TASK INSTRUCTIONS:
Using the data below, gather each line that includes the word "grey".

INFORMATION SHOWN:
┄┄┄┄┄┄
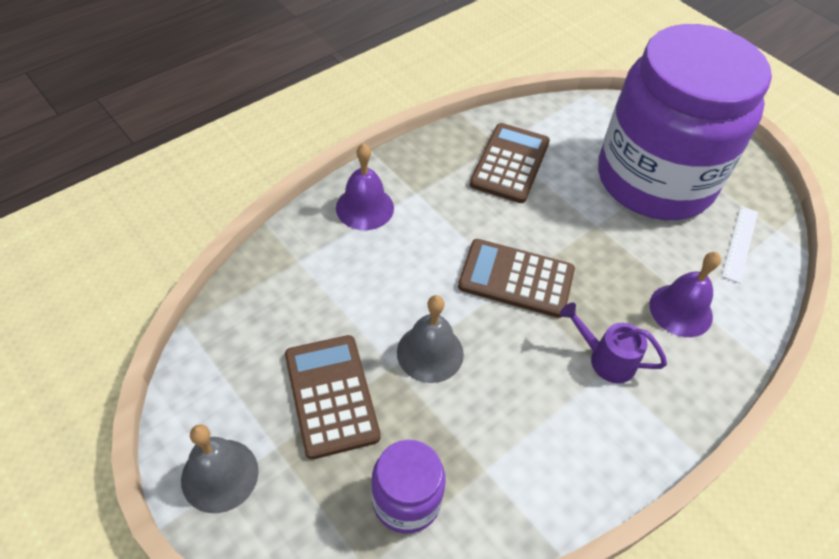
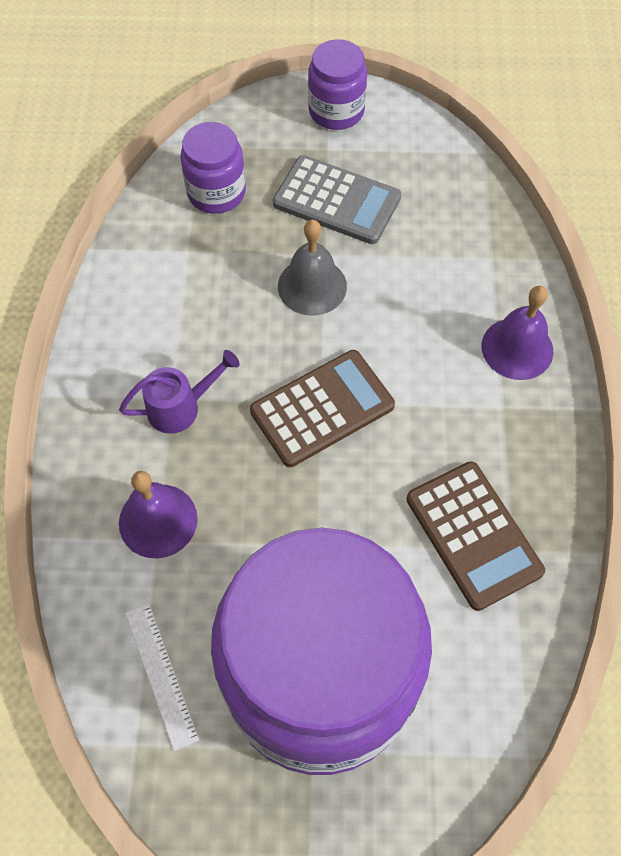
camera: 135 degrees right, 10 degrees up
grey bell [181,424,259,513] -> purple jar [308,39,367,130]
brown calculator [285,335,381,460] -> grey calculator [273,155,401,244]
┄┄┄┄┄┄
FINISHED TASK:
grey bell [181,424,259,513] -> purple jar [308,39,367,130]
brown calculator [285,335,381,460] -> grey calculator [273,155,401,244]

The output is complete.